◆ **Exercise details**: Reproduce all the entries exactly and keep the pictures out.

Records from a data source
────────────────────

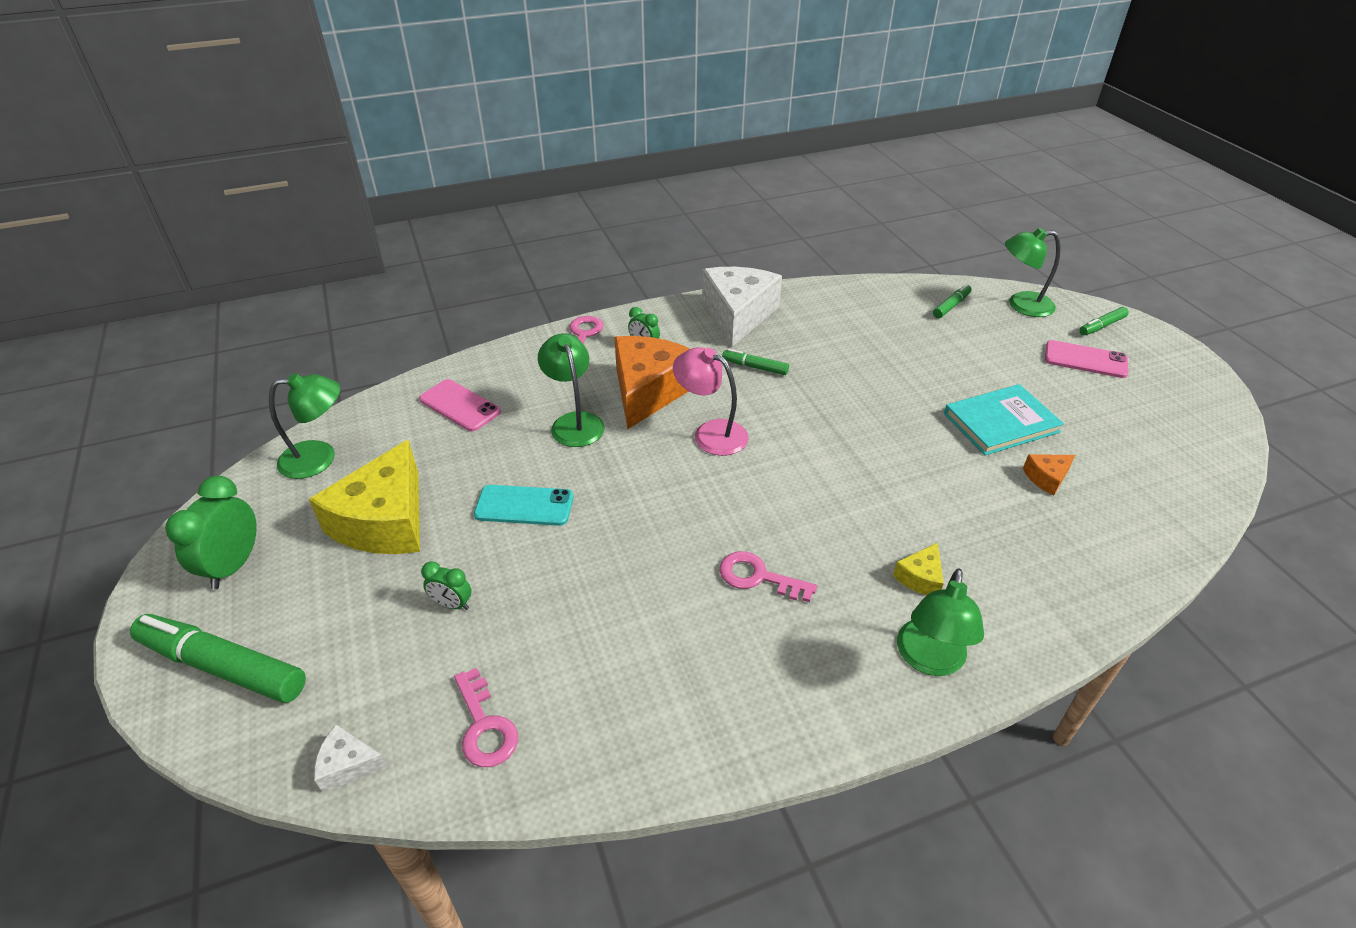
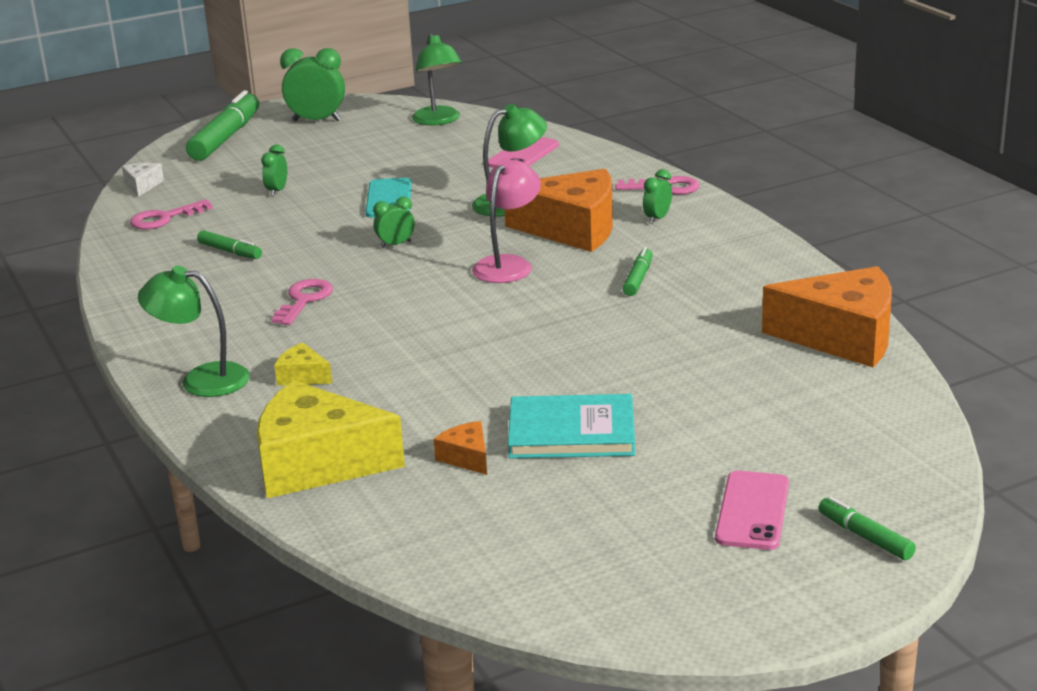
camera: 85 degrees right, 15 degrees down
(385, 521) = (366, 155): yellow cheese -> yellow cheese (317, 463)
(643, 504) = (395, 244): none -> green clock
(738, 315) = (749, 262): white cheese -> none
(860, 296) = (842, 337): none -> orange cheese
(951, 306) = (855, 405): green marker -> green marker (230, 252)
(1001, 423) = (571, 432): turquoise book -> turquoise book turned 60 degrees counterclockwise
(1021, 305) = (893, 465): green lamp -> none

────────────────────

◆ **Solution to this task**:
camera: 85 degrees right, 15 degrees down
(385, 521) = (366, 155): yellow cheese -> yellow cheese (317, 463)
(643, 504) = (395, 244): none -> green clock
(738, 315) = (749, 262): white cheese -> none
(860, 296) = (842, 337): none -> orange cheese
(951, 306) = (855, 405): green marker -> green marker (230, 252)
(1001, 423) = (571, 432): turquoise book -> turquoise book turned 60 degrees counterclockwise
(1021, 305) = (893, 465): green lamp -> none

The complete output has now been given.